— The problem —
The entries must be set down again word for word; no pictures belong in the copy.

[Saved entries]

....

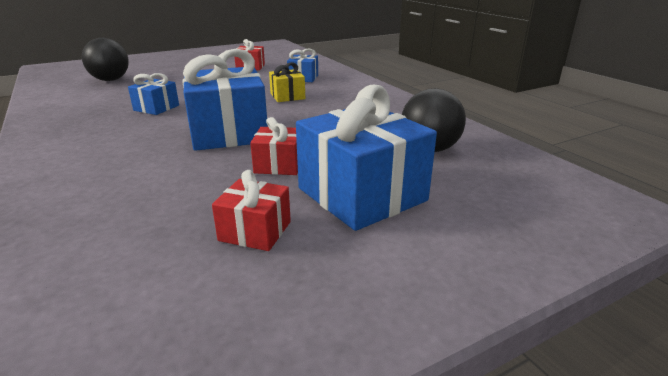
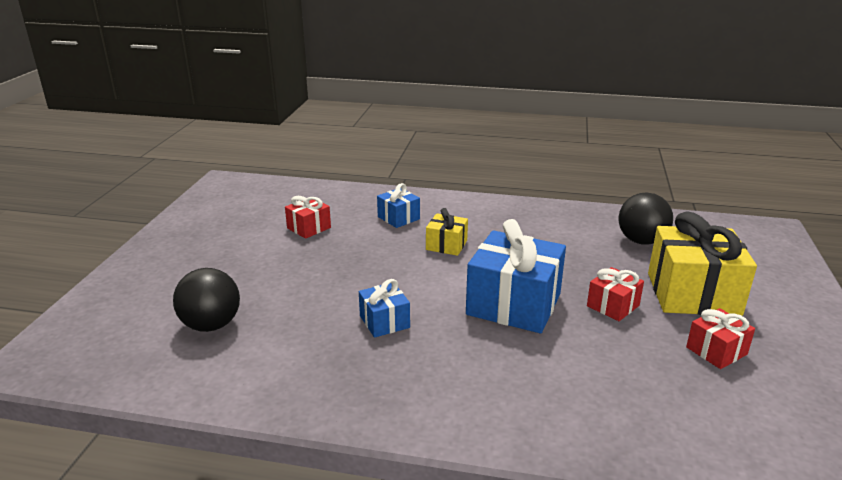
camera: 50 degrees left, 0 degrees up
(362, 194) = (693, 294): blue gift -> yellow gift

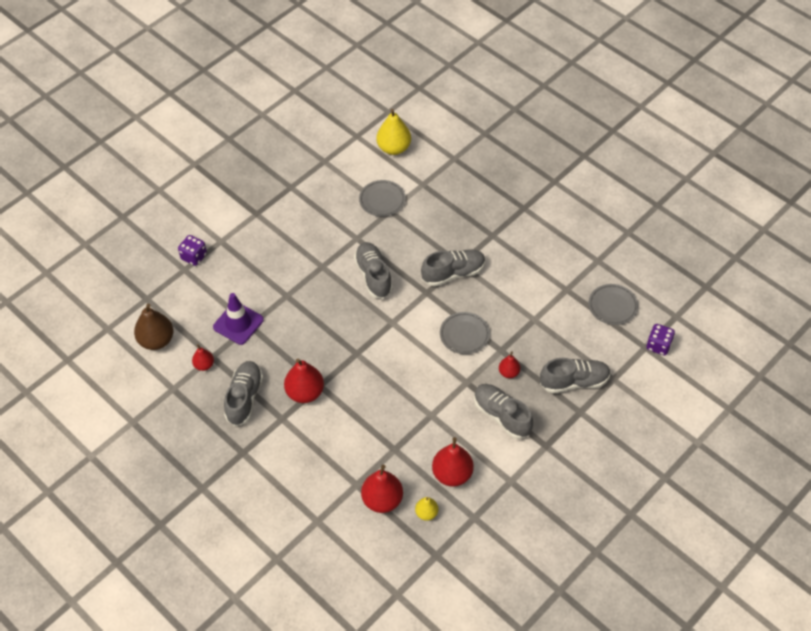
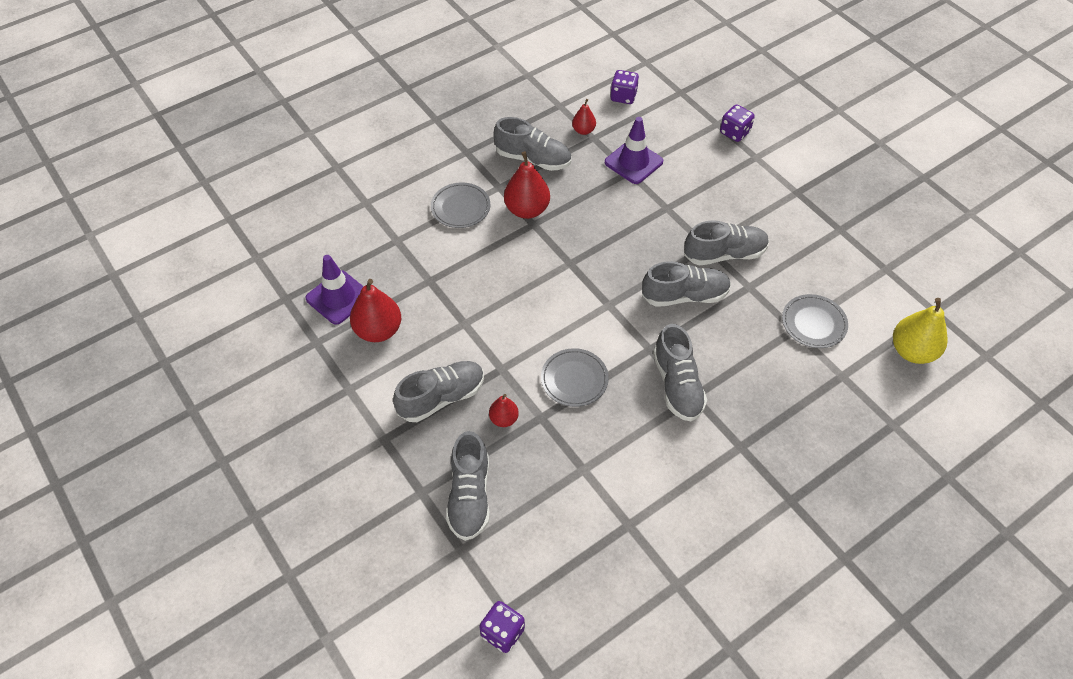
camera: 100 degrees right, 0 degrees up
(156, 340) = (623, 96): brown pear -> purple dice
(328, 254) = (724, 254): none -> grey shoe
(382, 500) = (369, 260): red pear -> none
(426, 513) = (338, 297): yellow pear -> purple traffic cone
(612, 306) = (587, 583): grey plate -> grey plate (460, 207)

....

— Solved exercise —
camera: 50 degrees left, 0 degrees up
(362, 194) = (693, 294): blue gift -> yellow gift

camera: 100 degrees right, 0 degrees up
(156, 340) = (623, 96): brown pear -> purple dice
(328, 254) = (724, 254): none -> grey shoe
(382, 500) = (369, 260): red pear -> none
(426, 513) = (338, 297): yellow pear -> purple traffic cone
(612, 306) = (587, 583): grey plate -> grey plate (460, 207)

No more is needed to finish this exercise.